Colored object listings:
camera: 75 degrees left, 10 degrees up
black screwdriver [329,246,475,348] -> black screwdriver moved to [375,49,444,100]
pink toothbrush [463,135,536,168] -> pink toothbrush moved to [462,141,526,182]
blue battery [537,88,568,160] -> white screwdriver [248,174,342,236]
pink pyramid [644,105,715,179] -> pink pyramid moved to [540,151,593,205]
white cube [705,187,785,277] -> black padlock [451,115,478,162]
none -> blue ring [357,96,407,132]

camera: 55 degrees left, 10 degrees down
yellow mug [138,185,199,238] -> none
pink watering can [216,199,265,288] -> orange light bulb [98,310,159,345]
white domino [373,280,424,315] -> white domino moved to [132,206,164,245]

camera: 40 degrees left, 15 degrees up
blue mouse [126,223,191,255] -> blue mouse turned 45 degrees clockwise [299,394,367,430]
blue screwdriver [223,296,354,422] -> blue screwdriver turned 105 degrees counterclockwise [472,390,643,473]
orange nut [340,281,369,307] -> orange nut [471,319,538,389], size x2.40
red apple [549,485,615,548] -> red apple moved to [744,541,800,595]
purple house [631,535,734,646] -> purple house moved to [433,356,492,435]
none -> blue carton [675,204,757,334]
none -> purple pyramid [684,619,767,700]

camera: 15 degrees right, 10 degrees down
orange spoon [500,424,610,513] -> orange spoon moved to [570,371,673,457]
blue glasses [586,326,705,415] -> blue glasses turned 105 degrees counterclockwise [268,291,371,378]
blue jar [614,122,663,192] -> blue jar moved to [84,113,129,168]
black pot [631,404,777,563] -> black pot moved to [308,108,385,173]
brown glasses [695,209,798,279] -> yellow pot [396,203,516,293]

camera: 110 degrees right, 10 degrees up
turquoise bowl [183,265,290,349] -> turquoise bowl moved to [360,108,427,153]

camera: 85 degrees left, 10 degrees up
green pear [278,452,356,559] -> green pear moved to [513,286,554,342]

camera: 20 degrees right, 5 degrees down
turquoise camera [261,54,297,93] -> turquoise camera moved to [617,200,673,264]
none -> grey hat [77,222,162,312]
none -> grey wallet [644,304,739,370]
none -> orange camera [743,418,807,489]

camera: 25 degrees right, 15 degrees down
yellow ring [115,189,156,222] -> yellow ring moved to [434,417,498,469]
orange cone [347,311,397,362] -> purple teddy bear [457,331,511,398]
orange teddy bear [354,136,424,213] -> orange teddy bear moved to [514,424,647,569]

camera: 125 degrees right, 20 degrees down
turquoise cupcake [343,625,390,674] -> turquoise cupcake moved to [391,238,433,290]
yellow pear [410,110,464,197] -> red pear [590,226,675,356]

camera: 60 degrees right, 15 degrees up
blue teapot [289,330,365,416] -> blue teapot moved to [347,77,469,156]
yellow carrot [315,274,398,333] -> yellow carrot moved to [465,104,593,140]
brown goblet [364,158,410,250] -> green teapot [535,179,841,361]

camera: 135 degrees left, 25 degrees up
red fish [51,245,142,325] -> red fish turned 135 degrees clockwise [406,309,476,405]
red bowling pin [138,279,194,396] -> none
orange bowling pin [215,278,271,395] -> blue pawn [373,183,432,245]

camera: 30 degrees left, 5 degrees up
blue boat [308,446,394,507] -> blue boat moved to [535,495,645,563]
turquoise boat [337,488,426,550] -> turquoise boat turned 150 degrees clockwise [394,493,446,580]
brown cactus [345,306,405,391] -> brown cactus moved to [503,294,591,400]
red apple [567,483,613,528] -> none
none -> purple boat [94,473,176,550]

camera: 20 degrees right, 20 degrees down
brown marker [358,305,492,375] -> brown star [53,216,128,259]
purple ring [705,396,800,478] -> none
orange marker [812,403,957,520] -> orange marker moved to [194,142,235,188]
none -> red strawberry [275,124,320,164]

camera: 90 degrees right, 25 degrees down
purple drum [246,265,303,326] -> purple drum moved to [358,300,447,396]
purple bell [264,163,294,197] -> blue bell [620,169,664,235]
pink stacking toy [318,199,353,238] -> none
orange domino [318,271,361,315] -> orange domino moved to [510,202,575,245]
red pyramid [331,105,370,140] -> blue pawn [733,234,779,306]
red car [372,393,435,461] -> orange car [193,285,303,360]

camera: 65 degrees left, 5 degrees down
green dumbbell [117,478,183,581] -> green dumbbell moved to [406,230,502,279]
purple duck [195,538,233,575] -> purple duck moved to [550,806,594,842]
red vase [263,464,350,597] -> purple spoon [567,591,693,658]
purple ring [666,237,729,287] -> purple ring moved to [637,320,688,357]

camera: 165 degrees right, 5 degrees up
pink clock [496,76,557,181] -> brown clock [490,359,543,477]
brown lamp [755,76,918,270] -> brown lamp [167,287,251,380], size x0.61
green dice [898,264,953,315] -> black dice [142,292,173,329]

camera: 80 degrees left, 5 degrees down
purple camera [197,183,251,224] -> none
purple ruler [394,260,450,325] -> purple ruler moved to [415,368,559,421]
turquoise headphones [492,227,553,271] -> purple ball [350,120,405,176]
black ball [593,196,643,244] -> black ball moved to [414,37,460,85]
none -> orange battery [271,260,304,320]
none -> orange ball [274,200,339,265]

Problem requirements: Each line of the records above must be copied exactly.

Expected answer:
camera: 75 degrees left, 10 degrees up
black screwdriver [329,246,475,348] -> black screwdriver moved to [375,49,444,100]
pink toothbrush [463,135,536,168] -> pink toothbrush moved to [462,141,526,182]
blue battery [537,88,568,160] -> white screwdriver [248,174,342,236]
pink pyramid [644,105,715,179] -> pink pyramid moved to [540,151,593,205]
white cube [705,187,785,277] -> black padlock [451,115,478,162]
none -> blue ring [357,96,407,132]

camera: 55 degrees left, 10 degrees down
yellow mug [138,185,199,238] -> none
pink watering can [216,199,265,288] -> orange light bulb [98,310,159,345]
white domino [373,280,424,315] -> white domino moved to [132,206,164,245]

camera: 40 degrees left, 15 degrees up
blue mouse [126,223,191,255] -> blue mouse turned 45 degrees clockwise [299,394,367,430]
blue screwdriver [223,296,354,422] -> blue screwdriver turned 105 degrees counterclockwise [472,390,643,473]
orange nut [340,281,369,307] -> orange nut [471,319,538,389], size x2.40
red apple [549,485,615,548] -> red apple moved to [744,541,800,595]
purple house [631,535,734,646] -> purple house moved to [433,356,492,435]
none -> blue carton [675,204,757,334]
none -> purple pyramid [684,619,767,700]

camera: 15 degrees right, 10 degrees down
orange spoon [500,424,610,513] -> orange spoon moved to [570,371,673,457]
blue glasses [586,326,705,415] -> blue glasses turned 105 degrees counterclockwise [268,291,371,378]
blue jar [614,122,663,192] -> blue jar moved to [84,113,129,168]
black pot [631,404,777,563] -> black pot moved to [308,108,385,173]
brown glasses [695,209,798,279] -> yellow pot [396,203,516,293]

camera: 110 degrees right, 10 degrees up
turquoise bowl [183,265,290,349] -> turquoise bowl moved to [360,108,427,153]

camera: 85 degrees left, 10 degrees up
green pear [278,452,356,559] -> green pear moved to [513,286,554,342]

camera: 20 degrees right, 5 degrees down
turquoise camera [261,54,297,93] -> turquoise camera moved to [617,200,673,264]
none -> grey hat [77,222,162,312]
none -> grey wallet [644,304,739,370]
none -> orange camera [743,418,807,489]

camera: 25 degrees right, 15 degrees down
yellow ring [115,189,156,222] -> yellow ring moved to [434,417,498,469]
orange cone [347,311,397,362] -> purple teddy bear [457,331,511,398]
orange teddy bear [354,136,424,213] -> orange teddy bear moved to [514,424,647,569]

camera: 125 degrees right, 20 degrees down
turquoise cupcake [343,625,390,674] -> turquoise cupcake moved to [391,238,433,290]
yellow pear [410,110,464,197] -> red pear [590,226,675,356]

camera: 60 degrees right, 15 degrees up
blue teapot [289,330,365,416] -> blue teapot moved to [347,77,469,156]
yellow carrot [315,274,398,333] -> yellow carrot moved to [465,104,593,140]
brown goblet [364,158,410,250] -> green teapot [535,179,841,361]

camera: 135 degrees left, 25 degrees up
red fish [51,245,142,325] -> red fish turned 135 degrees clockwise [406,309,476,405]
red bowling pin [138,279,194,396] -> none
orange bowling pin [215,278,271,395] -> blue pawn [373,183,432,245]

camera: 30 degrees left, 5 degrees up
blue boat [308,446,394,507] -> blue boat moved to [535,495,645,563]
turquoise boat [337,488,426,550] -> turquoise boat turned 150 degrees clockwise [394,493,446,580]
brown cactus [345,306,405,391] -> brown cactus moved to [503,294,591,400]
red apple [567,483,613,528] -> none
none -> purple boat [94,473,176,550]

camera: 20 degrees right, 20 degrees down
brown marker [358,305,492,375] -> brown star [53,216,128,259]
purple ring [705,396,800,478] -> none
orange marker [812,403,957,520] -> orange marker moved to [194,142,235,188]
none -> red strawberry [275,124,320,164]

camera: 90 degrees right, 25 degrees down
purple drum [246,265,303,326] -> purple drum moved to [358,300,447,396]
purple bell [264,163,294,197] -> blue bell [620,169,664,235]
pink stacking toy [318,199,353,238] -> none
orange domino [318,271,361,315] -> orange domino moved to [510,202,575,245]
red pyramid [331,105,370,140] -> blue pawn [733,234,779,306]
red car [372,393,435,461] -> orange car [193,285,303,360]

camera: 65 degrees left, 5 degrees down
green dumbbell [117,478,183,581] -> green dumbbell moved to [406,230,502,279]
purple duck [195,538,233,575] -> purple duck moved to [550,806,594,842]
red vase [263,464,350,597] -> purple spoon [567,591,693,658]
purple ring [666,237,729,287] -> purple ring moved to [637,320,688,357]

camera: 165 degrees right, 5 degrees up
pink clock [496,76,557,181] -> brown clock [490,359,543,477]
brown lamp [755,76,918,270] -> brown lamp [167,287,251,380], size x0.61
green dice [898,264,953,315] -> black dice [142,292,173,329]

camera: 80 degrees left, 5 degrees down
purple camera [197,183,251,224] -> none
purple ruler [394,260,450,325] -> purple ruler moved to [415,368,559,421]
turquoise headphones [492,227,553,271] -> purple ball [350,120,405,176]
black ball [593,196,643,244] -> black ball moved to [414,37,460,85]
none -> orange battery [271,260,304,320]
none -> orange ball [274,200,339,265]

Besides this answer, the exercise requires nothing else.